What you are asked to do — Exactly as written, set down the lines from the top of the entries through the line bearing "grey ball [476,304,517,345]", with every picture left out.

Material to process —
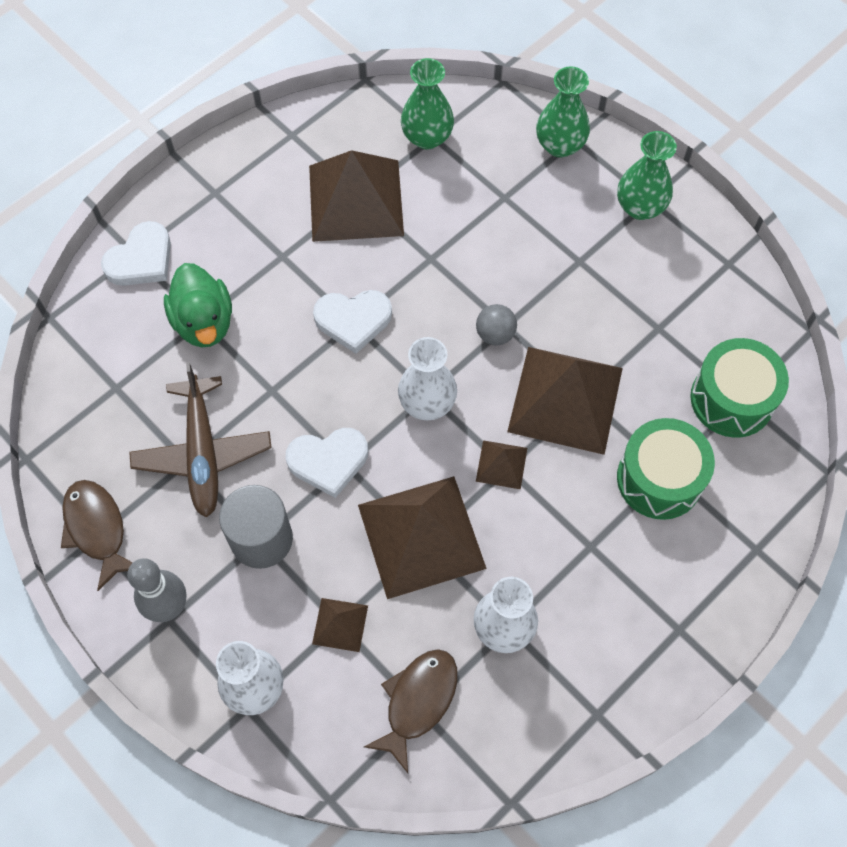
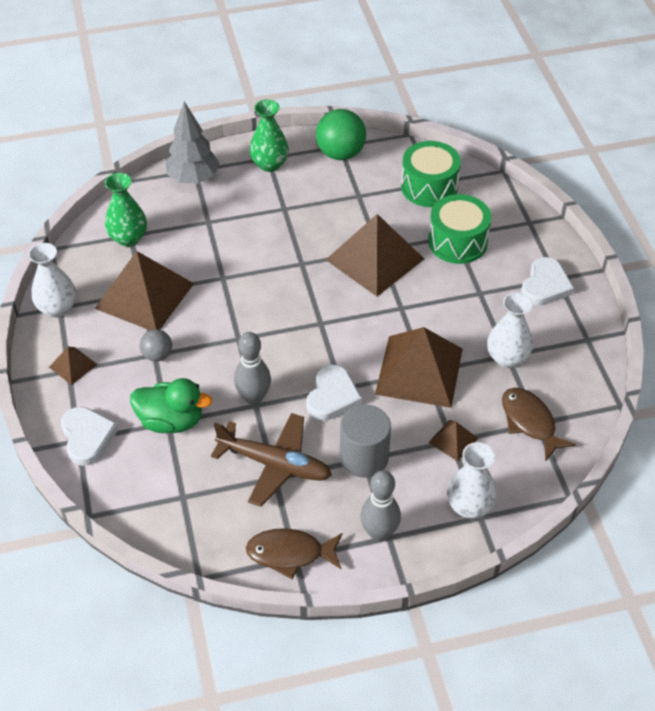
camera: 60 degrees left, 15 degrees down
white heart [313,290,392,354] -> white heart moved to [521,257,574,306]
white vase [398,337,457,420] -> white vase moved to [28,243,76,318]
grey ball [476,304,517,345] -> grey ball moved to [140,329,172,362]
brown pyramid [476,440,527,489] -> brown pyramid moved to [49,347,98,385]
green vase [536,66,590,158] -> grey tree [166,101,219,184]
none -> grey bowling pin [234,332,271,405]
none -> green ball [316,109,366,160]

Task result —
camera: 60 degrees left, 15 degrees down
white heart [313,290,392,354] -> white heart moved to [521,257,574,306]
white vase [398,337,457,420] -> white vase moved to [28,243,76,318]
grey ball [476,304,517,345] -> grey ball moved to [140,329,172,362]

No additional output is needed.